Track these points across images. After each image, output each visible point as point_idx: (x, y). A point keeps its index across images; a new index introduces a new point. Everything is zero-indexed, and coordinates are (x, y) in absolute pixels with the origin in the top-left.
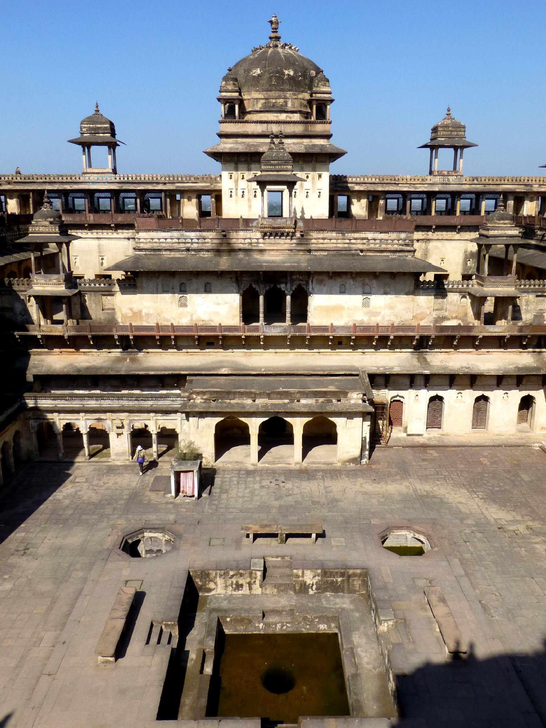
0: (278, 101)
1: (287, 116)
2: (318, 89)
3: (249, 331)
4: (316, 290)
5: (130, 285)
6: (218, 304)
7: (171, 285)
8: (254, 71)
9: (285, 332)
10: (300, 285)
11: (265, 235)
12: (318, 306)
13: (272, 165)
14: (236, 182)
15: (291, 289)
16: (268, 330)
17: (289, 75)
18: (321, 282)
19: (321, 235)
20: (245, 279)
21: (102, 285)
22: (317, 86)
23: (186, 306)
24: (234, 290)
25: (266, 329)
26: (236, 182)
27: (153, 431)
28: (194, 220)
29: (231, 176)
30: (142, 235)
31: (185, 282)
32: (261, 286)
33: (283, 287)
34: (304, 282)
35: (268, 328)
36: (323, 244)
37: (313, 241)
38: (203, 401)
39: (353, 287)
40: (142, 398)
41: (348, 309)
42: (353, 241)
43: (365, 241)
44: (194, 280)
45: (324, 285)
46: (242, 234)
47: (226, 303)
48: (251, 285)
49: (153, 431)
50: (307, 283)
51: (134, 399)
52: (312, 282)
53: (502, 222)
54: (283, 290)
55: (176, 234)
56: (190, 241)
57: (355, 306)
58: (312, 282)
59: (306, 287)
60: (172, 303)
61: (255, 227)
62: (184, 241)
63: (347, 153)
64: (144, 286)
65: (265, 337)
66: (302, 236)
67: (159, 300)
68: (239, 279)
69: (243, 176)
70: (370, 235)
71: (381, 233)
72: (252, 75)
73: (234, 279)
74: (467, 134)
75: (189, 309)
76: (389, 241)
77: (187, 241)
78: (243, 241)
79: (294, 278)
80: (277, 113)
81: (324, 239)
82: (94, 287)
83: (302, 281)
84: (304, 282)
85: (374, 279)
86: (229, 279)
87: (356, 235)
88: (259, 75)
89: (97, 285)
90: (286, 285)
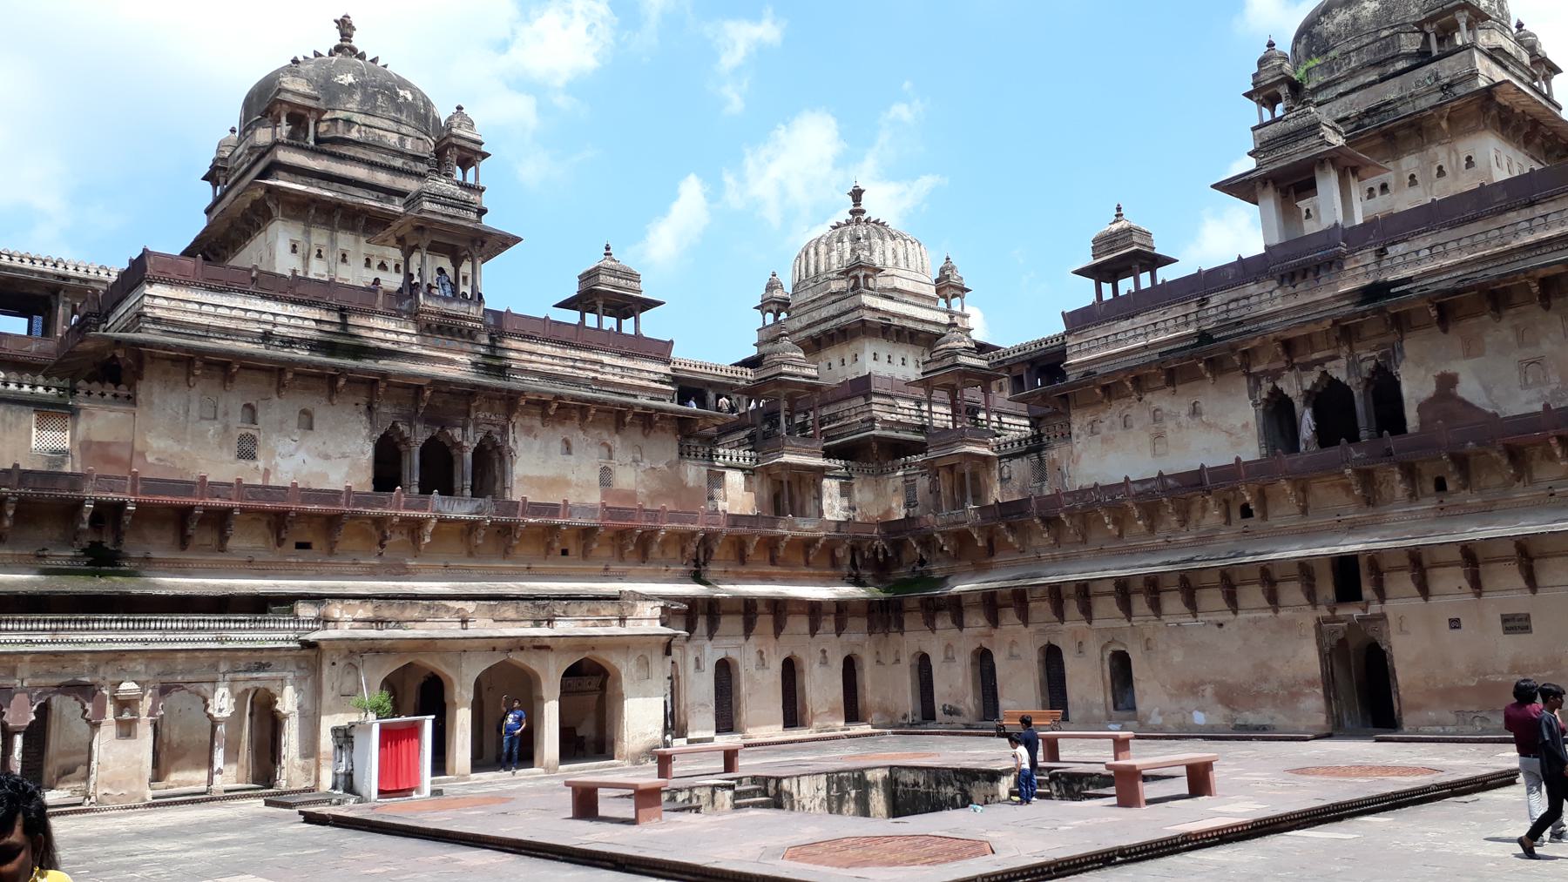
┄┄┄┄┄┄
## BRIEF
Please lay out every line of the records above as a Markdown table with two columns, Number and Line, numbering the rows in order and skipping any blank lines. Leave the pictures out of the table.

## EXPECTED ANSWER
| Number | Line |
|---|---|
| 1 | Track these points across images. After each image, output each visible point as point_idx: (x, y). A point keeps its index across images; a new index introduces a new point. Everything is zero-indexed, and coordinates are (x, y) in absolute pixels with the origin in the top-left. |
| 2 | 0: (278, 101) |
| 3 | 1: (287, 116) |
| 4 | 2: (318, 89) |
| 5 | 3: (249, 331) |
| 6 | 4: (316, 290) |
| 7 | 5: (130, 285) |
| 8 | 6: (218, 304) |
| 9 | 7: (171, 285) |
| 10 | 8: (254, 71) |
| 11 | 9: (285, 332) |
| 12 | 10: (300, 285) |
| 13 | 11: (265, 235) |
| 14 | 12: (318, 306) |
| 15 | 13: (272, 165) |
| 16 | 14: (236, 182) |
| 17 | 15: (291, 289) |
| 18 | 16: (268, 330) |
| 19 | 17: (289, 75) |
| 20 | 18: (321, 282) |
| 21 | 19: (321, 235) |
| 22 | 20: (245, 279) |
| 23 | 21: (102, 285) |
| 24 | 22: (317, 86) |
| 25 | 23: (186, 306) |
| 26 | 24: (234, 290) |
| 27 | 25: (266, 329) |
| 28 | 26: (236, 182) |
| 29 | 27: (153, 431) |
| 30 | 28: (194, 220) |
| 31 | 29: (231, 176) |
| 32 | 30: (142, 235) |
| 33 | 31: (185, 282) |
| 34 | 32: (261, 286) |
| 35 | 33: (283, 287) |
| 36 | 34: (304, 282) |
| 37 | 35: (268, 328) |
| 38 | 36: (323, 244) |
| 39 | 37: (313, 241) |
| 40 | 38: (203, 401) |
| 41 | 39: (353, 287) |
| 42 | 40: (142, 398) |
| 43 | 41: (348, 309) |
| 44 | 42: (353, 241) |
| 45 | 43: (365, 241) |
| 46 | 44: (194, 280) |
| 47 | 45: (324, 285) |
| 48 | 46: (242, 234) |
| 49 | 47: (226, 303) |
| 50 | 48: (251, 285) |
| 51 | 49: (153, 431) |
| 52 | 50: (307, 283) |
| 53 | 51: (134, 399) |
| 54 | 52: (312, 282) |
| 55 | 53: (502, 222) |
| 56 | 54: (283, 290) |
| 57 | 55: (176, 234) |
| 58 | 56: (190, 241) |
| 59 | 57: (355, 306) |
| 60 | 58: (312, 282) |
| 61 | 59: (306, 287) |
| 62 | 60: (172, 303) |
| 63 | 61: (255, 227) |
| 64 | 62: (184, 241) |
| 65 | 63: (347, 153) |
| 66 | 64: (144, 286) |
| 67 | 65: (265, 337) |
| 68 | 66: (302, 236) |
| 69 | 67: (159, 300) |
| 70 | 68: (239, 279) |
| 71 | 69: (243, 176) |
| 72 | 70: (370, 235) |
| 73 | 71: (381, 233) |
| 74 | 72: (252, 75) |
| 75 | 73: (234, 279) |
| 76 | 74: (467, 134) |
| 77 | 75: (189, 309) |
| 78 | 76: (389, 241) |
| 79 | 77: (187, 241) |
| 80 | 78: (243, 241) |
| 81 | 79: (294, 278) |
| 82 | 80: (277, 113) |
| 83 | 81: (324, 239) |
| 84 | 82: (94, 287) |
| 85 | 83: (302, 281) |
| 86 | 84: (304, 282) |
| 87 | 85: (374, 279) |
| 88 | 86: (229, 279) |
| 89 | 87: (356, 235) |
| 90 | 88: (259, 75) |
| 91 | 89: (97, 285) |
| 92 | 90: (286, 285) |